→ **Task data**:
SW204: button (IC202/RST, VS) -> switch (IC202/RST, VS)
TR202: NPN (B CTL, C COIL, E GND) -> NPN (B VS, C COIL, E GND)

--

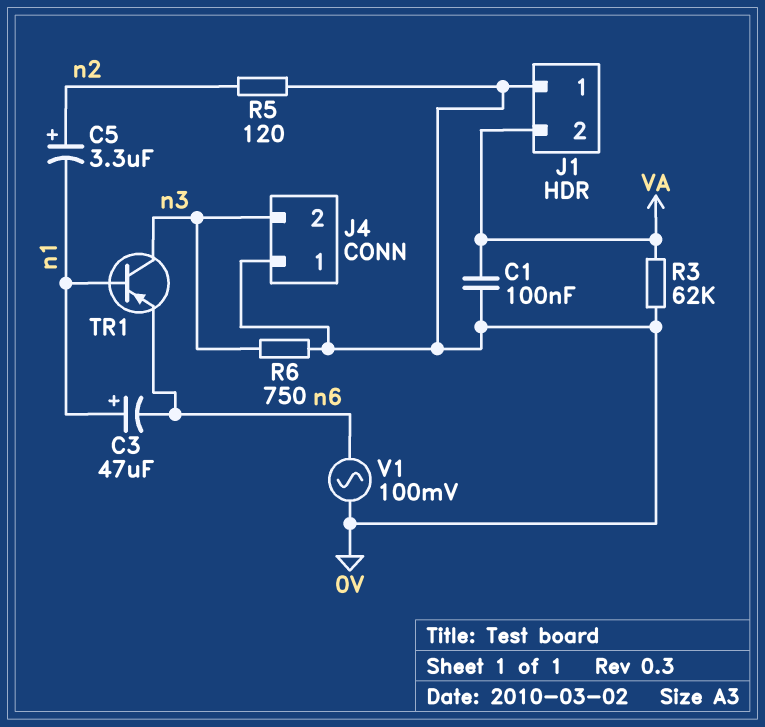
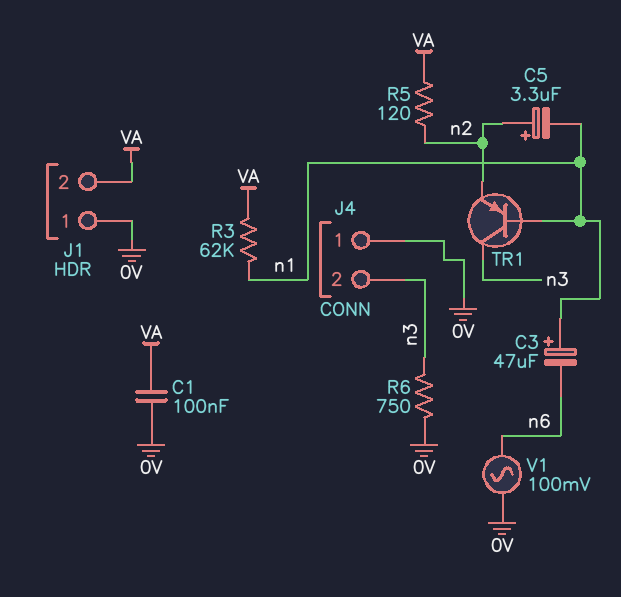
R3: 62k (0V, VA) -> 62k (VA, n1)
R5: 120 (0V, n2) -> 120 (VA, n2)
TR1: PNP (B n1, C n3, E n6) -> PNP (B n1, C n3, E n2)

---

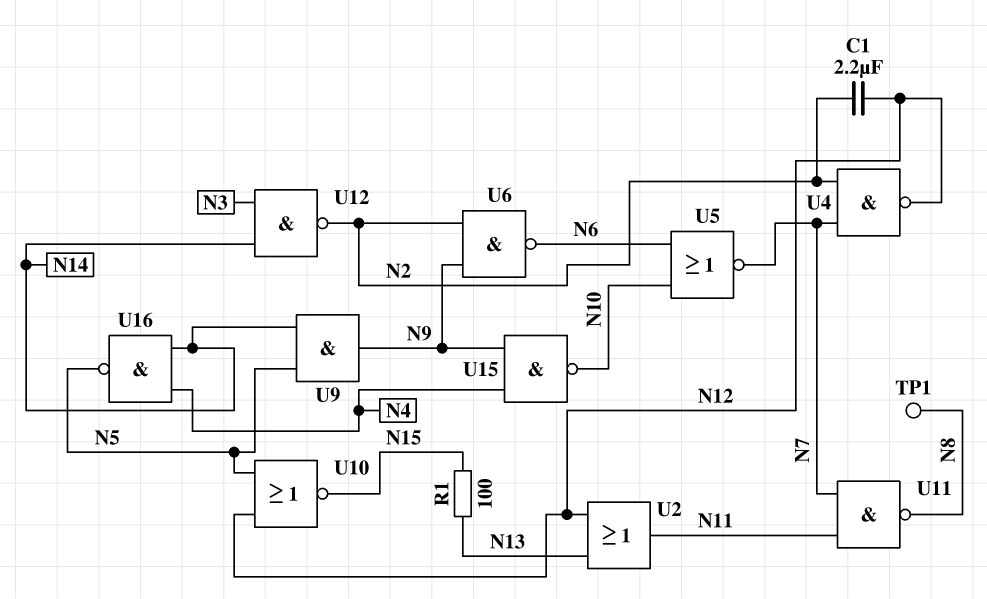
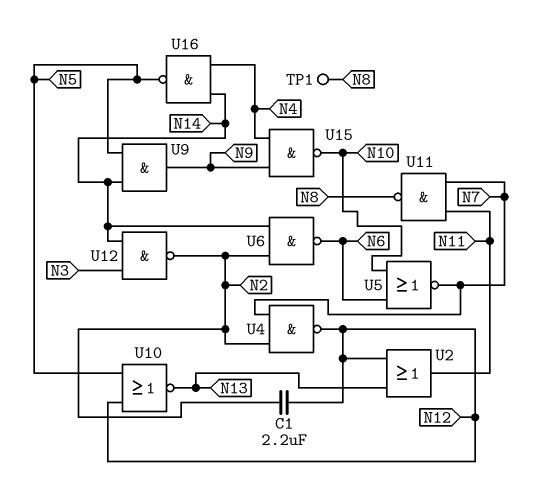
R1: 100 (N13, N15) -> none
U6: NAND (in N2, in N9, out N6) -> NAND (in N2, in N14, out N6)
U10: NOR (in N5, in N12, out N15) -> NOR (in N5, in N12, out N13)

→ **Activity**:
Within the material above, the line with "SW204: button (IC202/RST, VS)" opens the range and the line with "TR202: NPN (B" closes it; reproduce that range word for word.

→ **Answer space**:
SW204: button (IC202/RST, VS) -> switch (IC202/RST, VS)
TR202: NPN (B CTL, C COIL, E GND) -> NPN (B VS, C COIL, E GND)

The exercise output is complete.